• **Source information**:

- - -

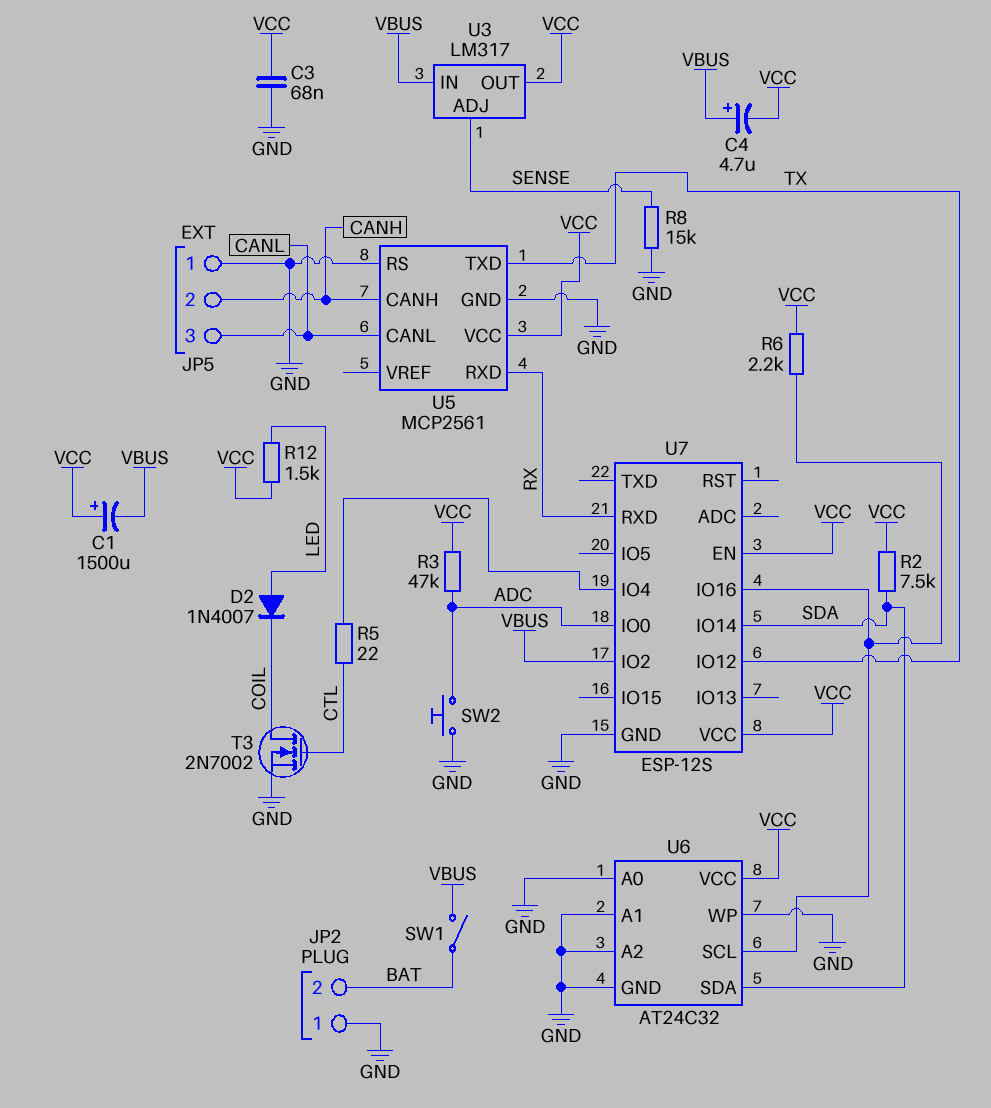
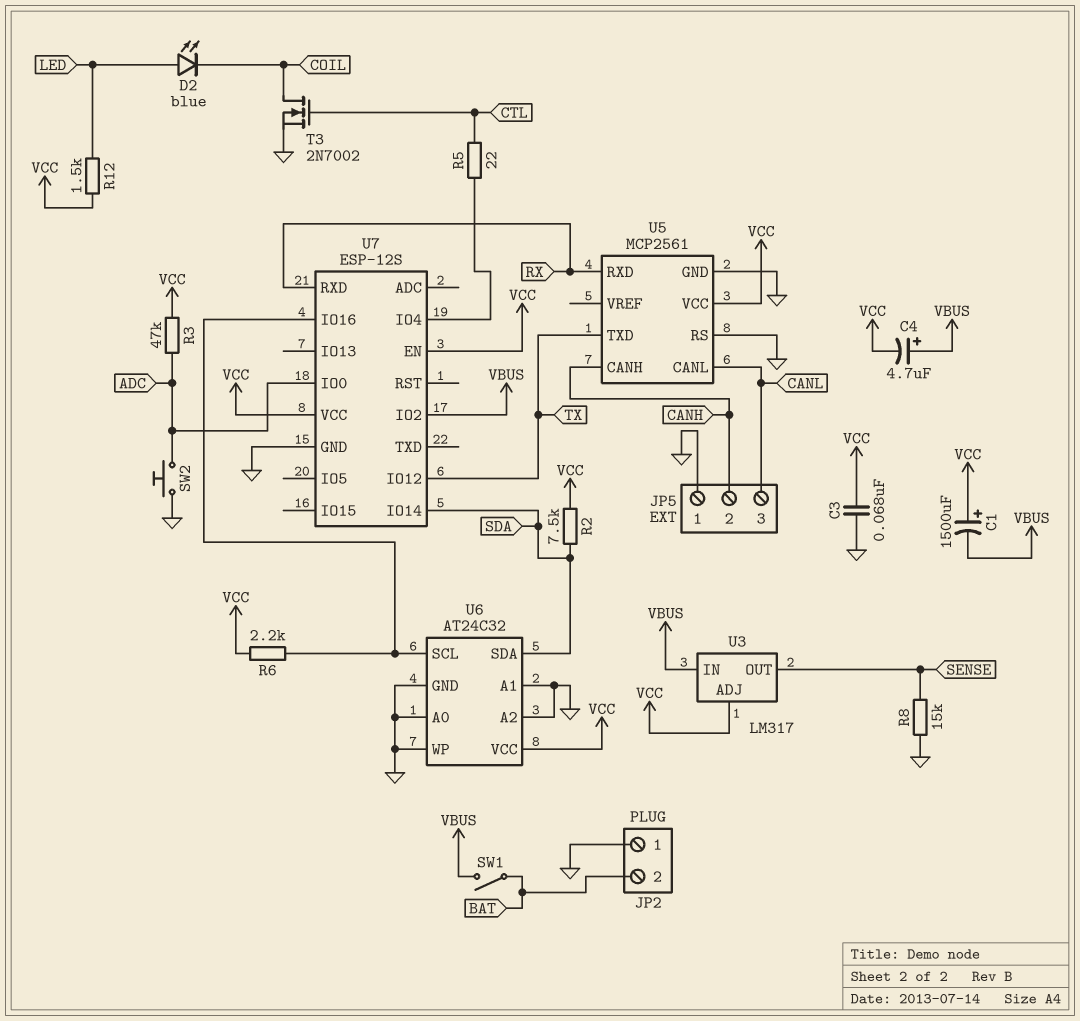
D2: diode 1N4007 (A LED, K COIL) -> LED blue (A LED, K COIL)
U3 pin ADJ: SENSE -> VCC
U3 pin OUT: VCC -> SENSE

- - -

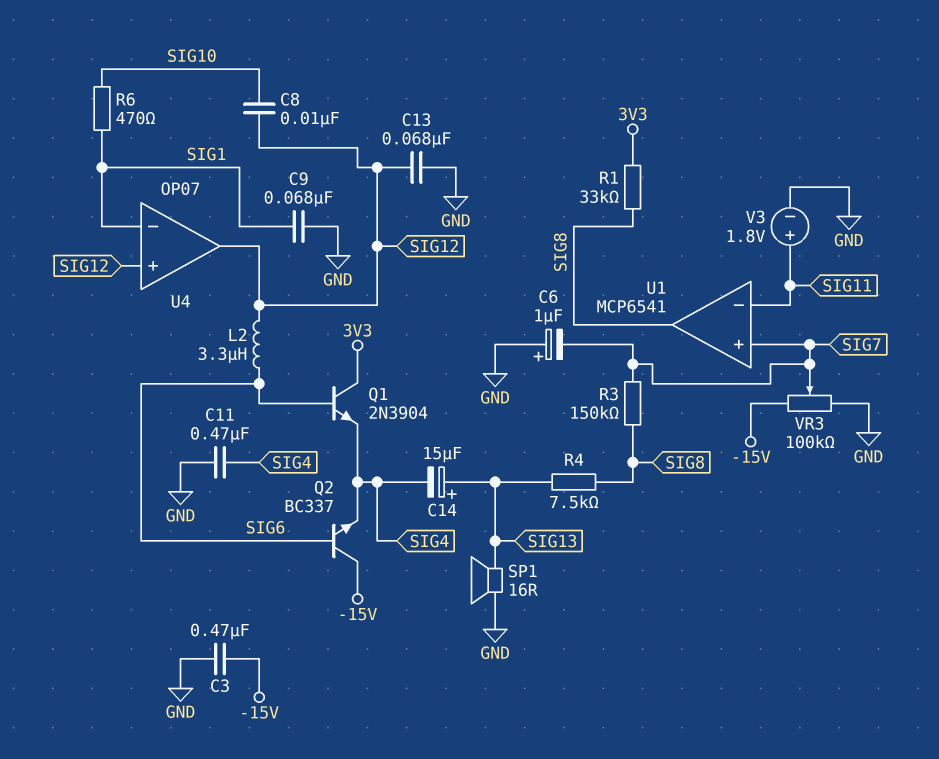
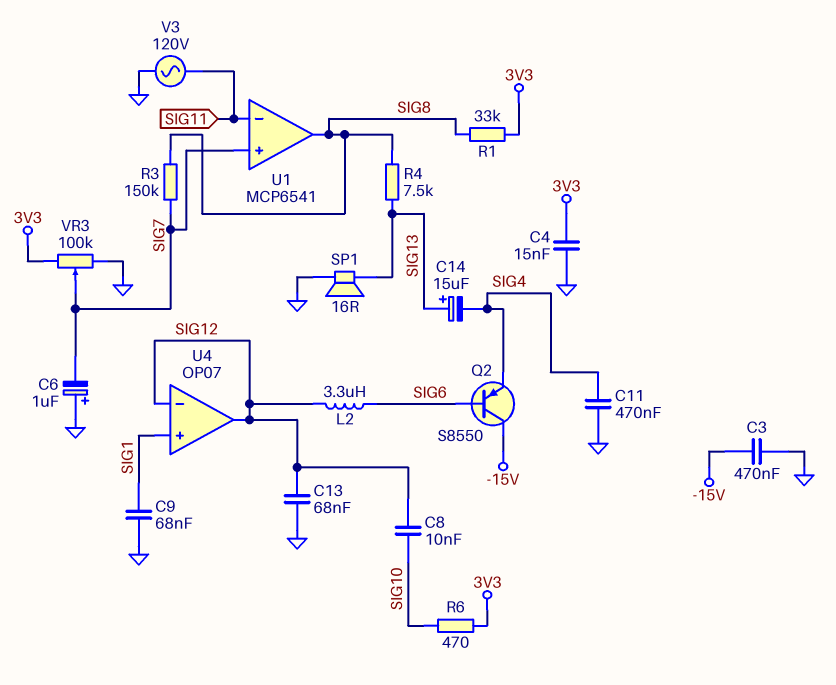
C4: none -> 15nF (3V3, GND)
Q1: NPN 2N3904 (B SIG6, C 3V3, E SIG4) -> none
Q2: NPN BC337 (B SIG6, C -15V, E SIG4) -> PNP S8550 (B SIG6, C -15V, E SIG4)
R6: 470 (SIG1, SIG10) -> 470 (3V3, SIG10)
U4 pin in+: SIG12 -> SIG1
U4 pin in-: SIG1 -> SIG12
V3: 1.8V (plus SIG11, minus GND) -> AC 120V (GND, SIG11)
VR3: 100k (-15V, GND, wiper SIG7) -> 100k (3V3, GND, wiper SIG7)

- - -

• **Problem**: Copy out every line from the records that has the word "none".

• **Written reply**:
C4: none -> 15nF (3V3, GND)
Q1: NPN 2N3904 (B SIG6, C 3V3, E SIG4) -> none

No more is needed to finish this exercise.